Below is a block of data; give all of it again word for word.

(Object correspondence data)
====

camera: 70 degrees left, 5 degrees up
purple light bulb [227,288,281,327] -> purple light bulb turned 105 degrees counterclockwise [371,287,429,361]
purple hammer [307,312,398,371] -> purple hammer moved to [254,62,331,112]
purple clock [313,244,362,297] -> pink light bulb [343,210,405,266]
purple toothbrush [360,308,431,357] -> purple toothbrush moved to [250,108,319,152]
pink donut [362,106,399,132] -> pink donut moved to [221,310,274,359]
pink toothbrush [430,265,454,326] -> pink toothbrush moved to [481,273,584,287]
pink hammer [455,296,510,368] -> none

====

ANSWER BOX
camera: 70 degrees left, 5 degrees up
purple light bulb [227,288,281,327] -> purple light bulb turned 105 degrees counterclockwise [371,287,429,361]
purple hammer [307,312,398,371] -> purple hammer moved to [254,62,331,112]
purple clock [313,244,362,297] -> pink light bulb [343,210,405,266]
purple toothbrush [360,308,431,357] -> purple toothbrush moved to [250,108,319,152]
pink donut [362,106,399,132] -> pink donut moved to [221,310,274,359]
pink toothbrush [430,265,454,326] -> pink toothbrush moved to [481,273,584,287]
pink hammer [455,296,510,368] -> none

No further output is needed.